[Change listing data]
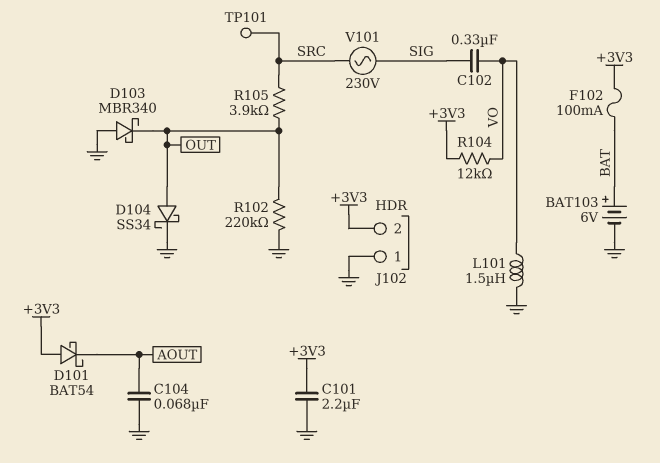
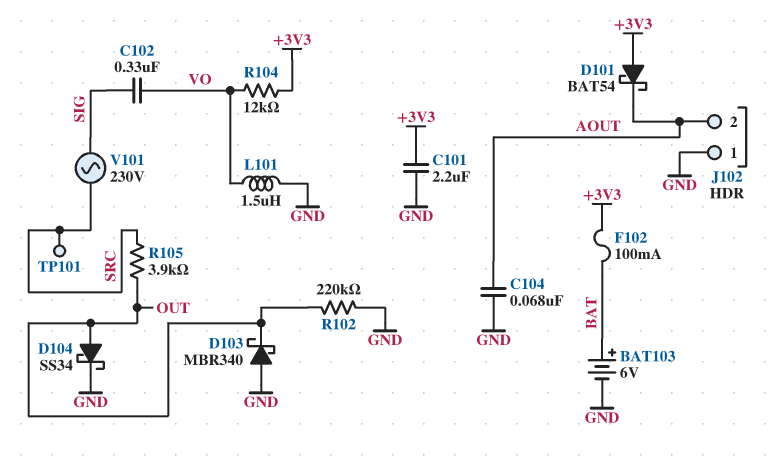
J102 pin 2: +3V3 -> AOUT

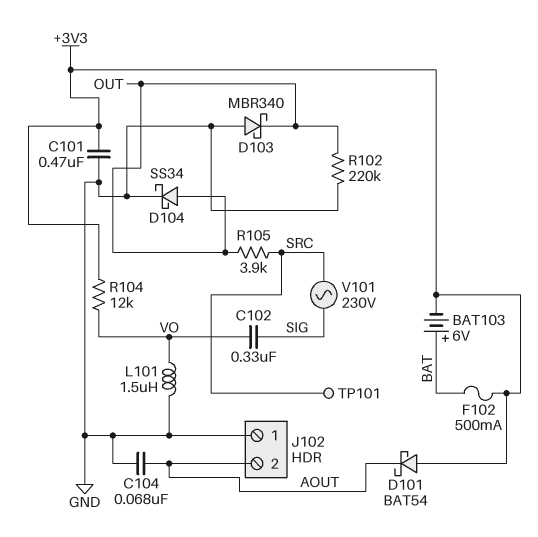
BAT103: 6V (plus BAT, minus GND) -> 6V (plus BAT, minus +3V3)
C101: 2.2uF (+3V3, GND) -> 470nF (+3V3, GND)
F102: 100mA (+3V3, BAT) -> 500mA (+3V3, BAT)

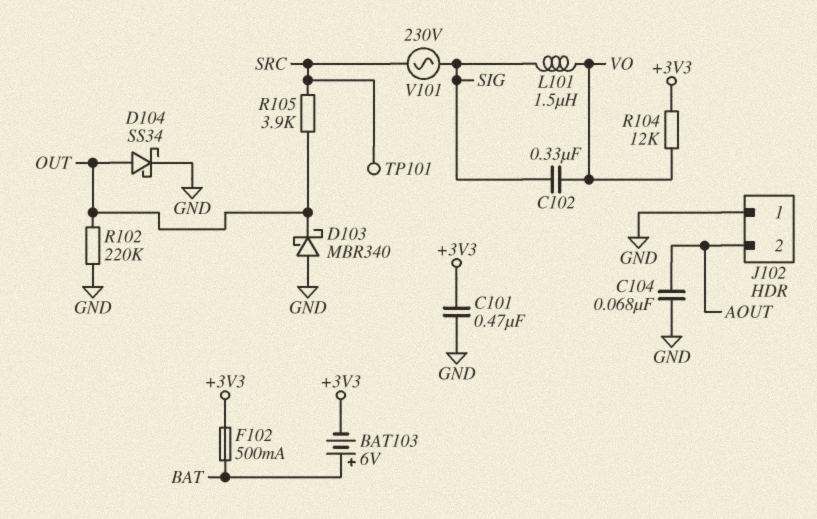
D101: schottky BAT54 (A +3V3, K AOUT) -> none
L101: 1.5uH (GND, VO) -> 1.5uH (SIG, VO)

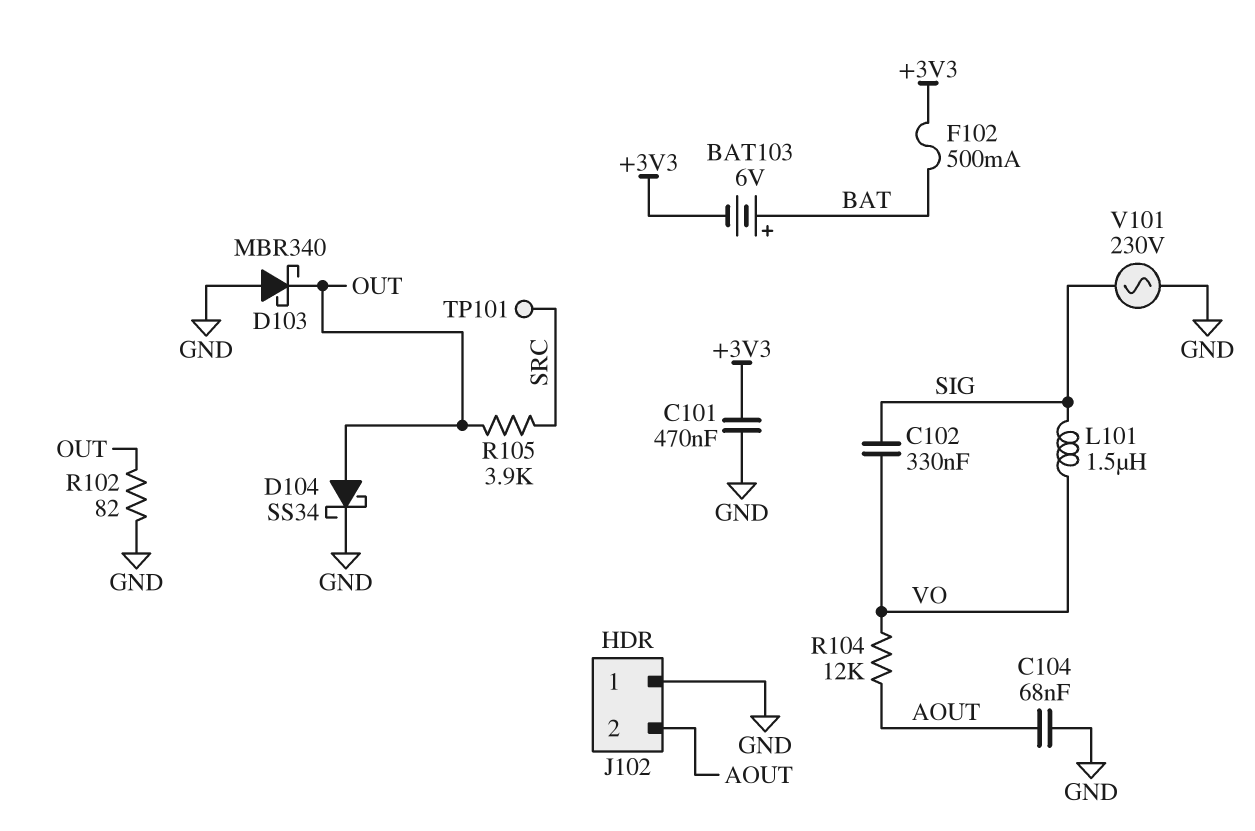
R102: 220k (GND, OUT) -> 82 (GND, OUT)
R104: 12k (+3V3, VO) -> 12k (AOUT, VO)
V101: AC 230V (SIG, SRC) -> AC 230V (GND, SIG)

==

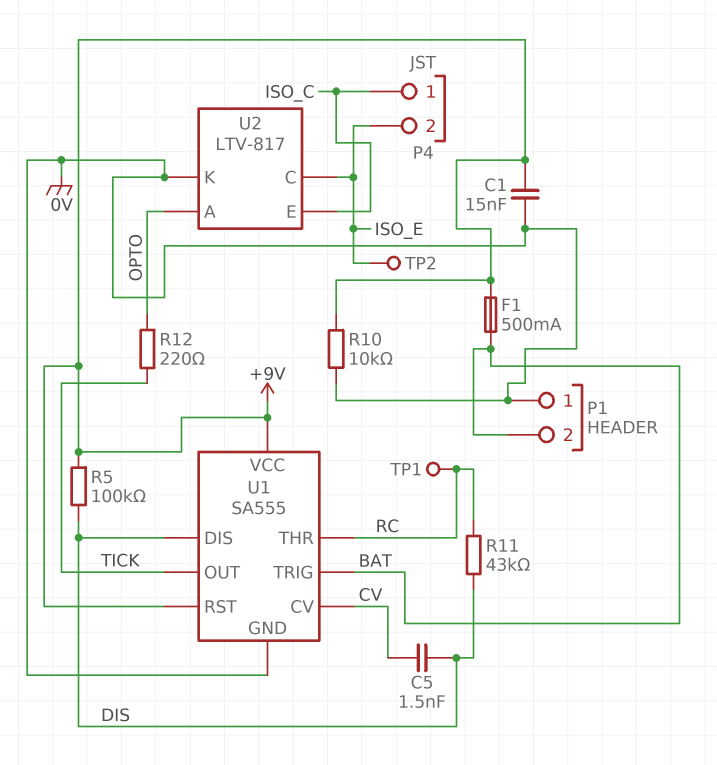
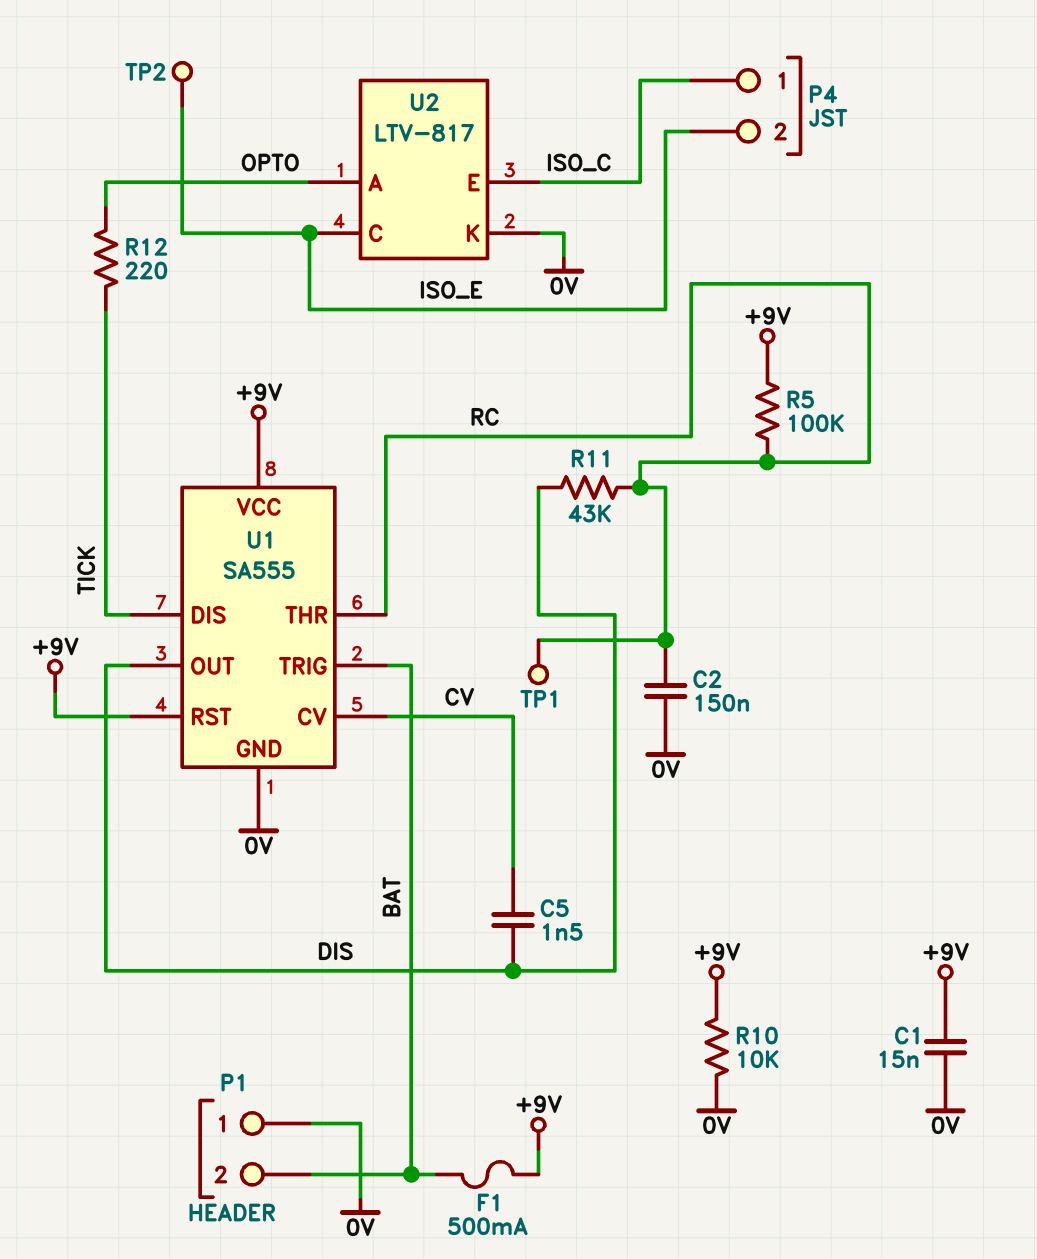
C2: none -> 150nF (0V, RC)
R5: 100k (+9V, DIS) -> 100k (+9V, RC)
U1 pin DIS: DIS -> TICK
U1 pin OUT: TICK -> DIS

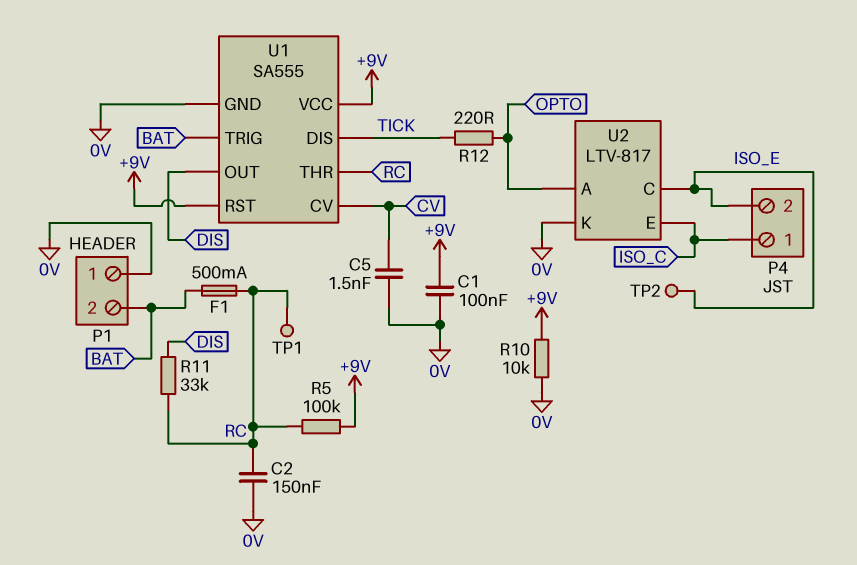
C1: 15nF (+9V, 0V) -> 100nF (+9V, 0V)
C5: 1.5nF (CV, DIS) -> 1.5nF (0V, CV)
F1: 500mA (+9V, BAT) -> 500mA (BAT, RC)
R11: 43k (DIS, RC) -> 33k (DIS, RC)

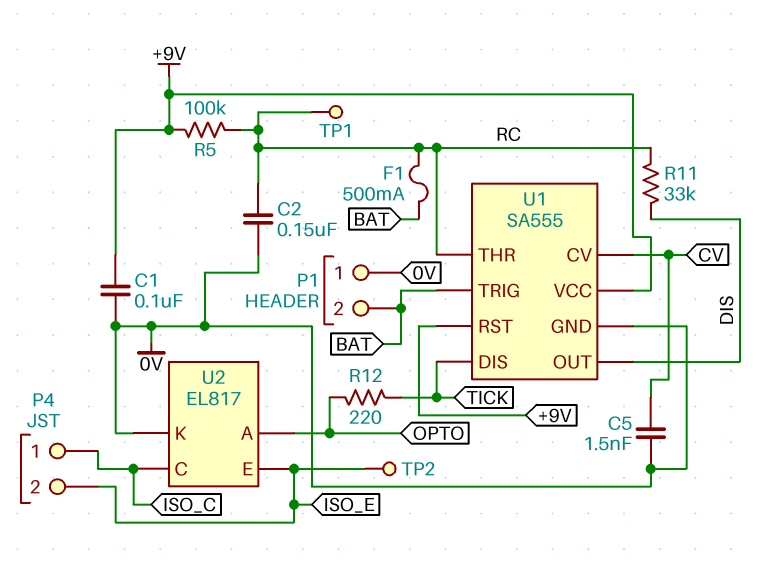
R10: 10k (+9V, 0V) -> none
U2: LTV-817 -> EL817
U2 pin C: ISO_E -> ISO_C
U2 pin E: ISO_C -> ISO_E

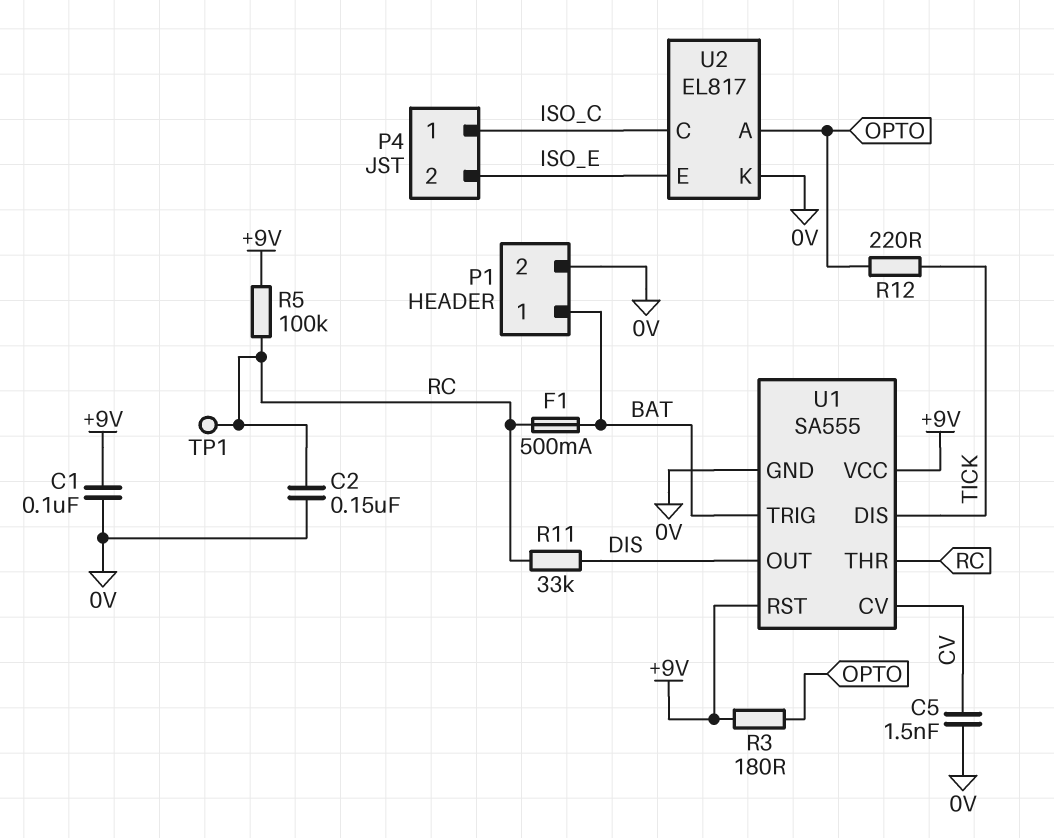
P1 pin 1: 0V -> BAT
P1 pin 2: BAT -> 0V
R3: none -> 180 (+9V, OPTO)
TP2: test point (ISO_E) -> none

[Exercise details]: Look above for the line with "R10: 10k (+9V, 0V) -> none"; quote it and every line after it, stopping after the line with "TP2: test point (ISO_E) -> none", exactly, with nothing added and without pictures.

[Your response]:
R10: 10k (+9V, 0V) -> none
U2: LTV-817 -> EL817
U2 pin C: ISO_E -> ISO_C
U2 pin E: ISO_C -> ISO_E

P1 pin 1: 0V -> BAT
P1 pin 2: BAT -> 0V
R3: none -> 180 (+9V, OPTO)
TP2: test point (ISO_E) -> none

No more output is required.